Recorded information:

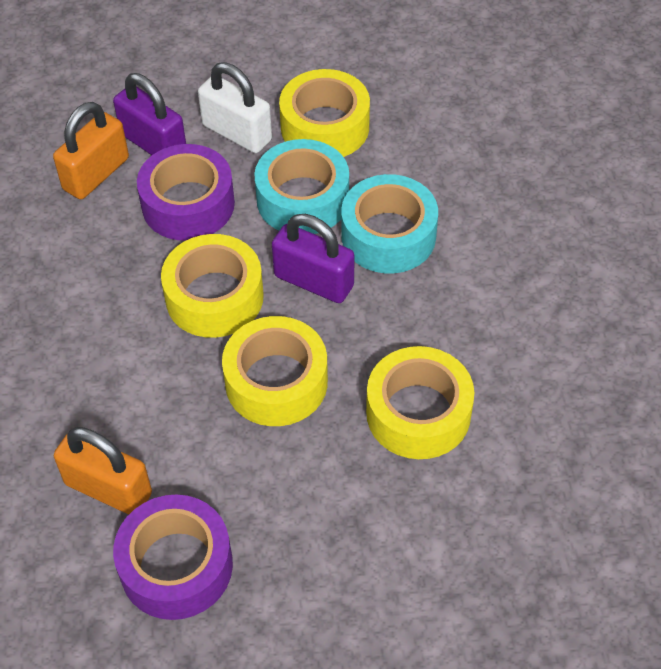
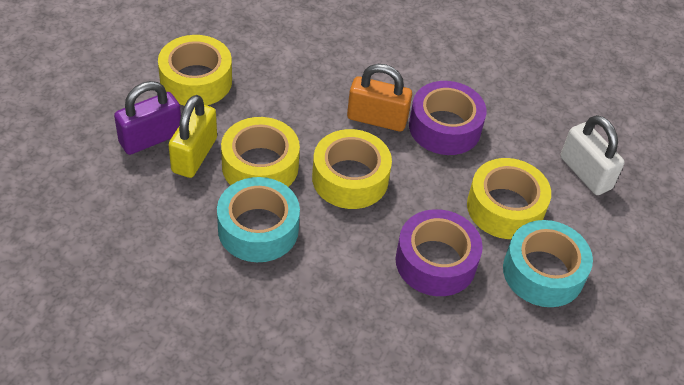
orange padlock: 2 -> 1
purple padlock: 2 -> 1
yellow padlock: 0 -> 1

---

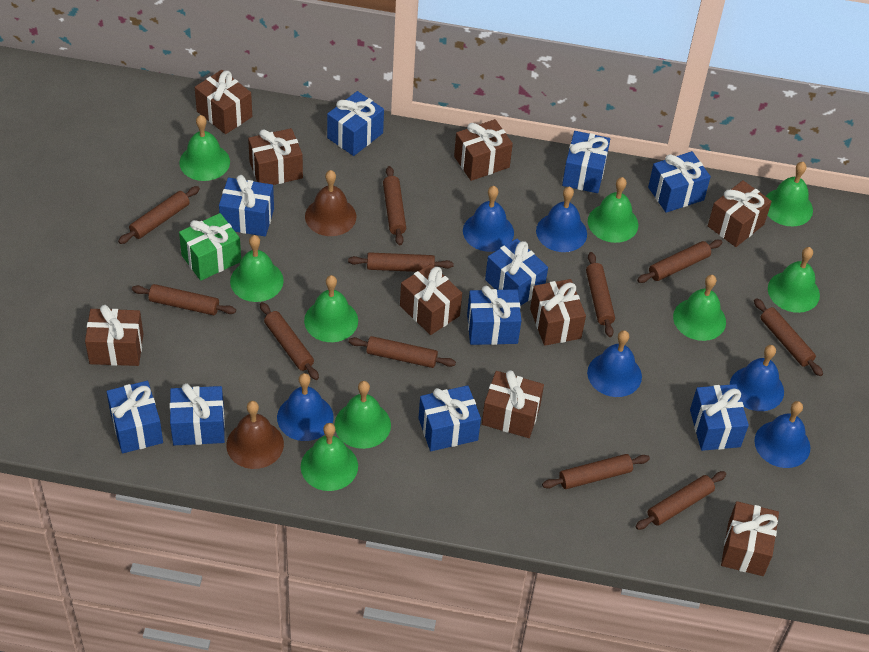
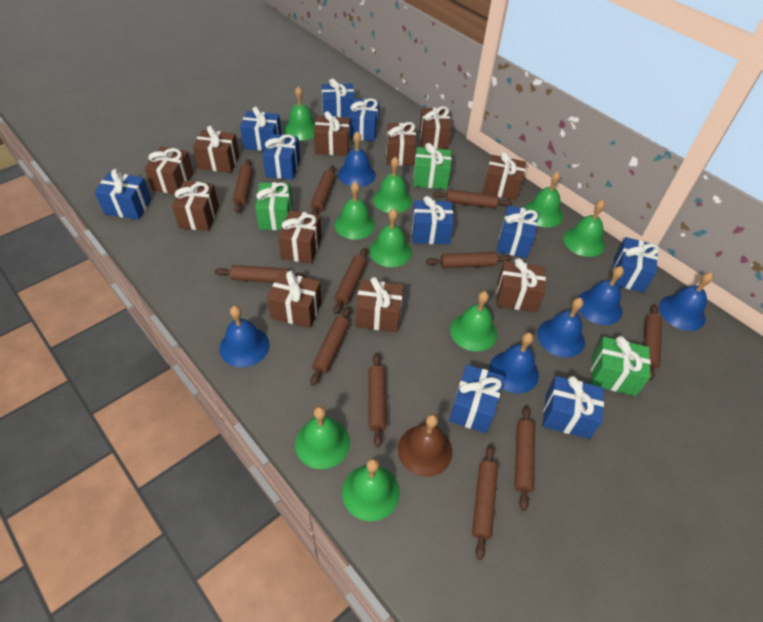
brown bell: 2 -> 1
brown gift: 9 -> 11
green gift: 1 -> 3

==

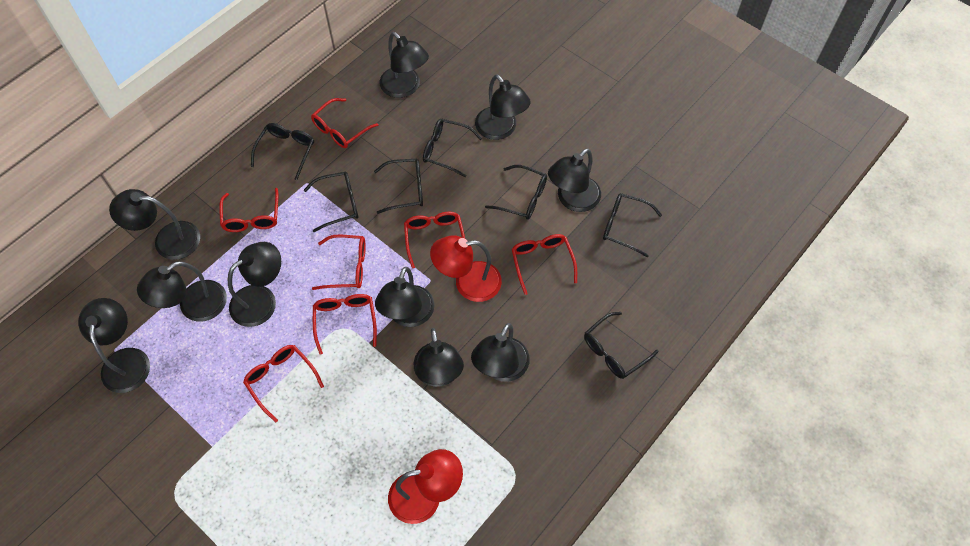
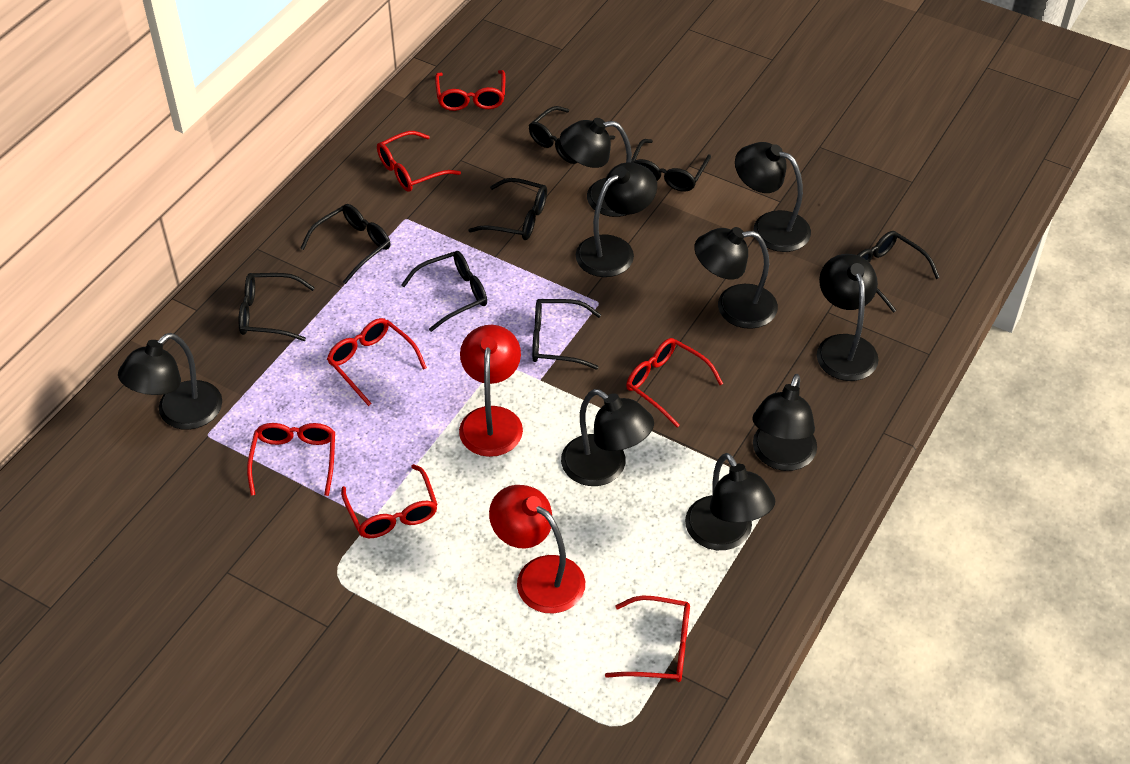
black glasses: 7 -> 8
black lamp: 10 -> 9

What is being asked: Taking the listing above as the source, transcribe only the lines starting at the line with "orange padlock: 2 -> 1" and going through the line with "yellow padlock: 0 -> 1", unaltered and with both ends included.

Answer to the exercise:
orange padlock: 2 -> 1
purple padlock: 2 -> 1
yellow padlock: 0 -> 1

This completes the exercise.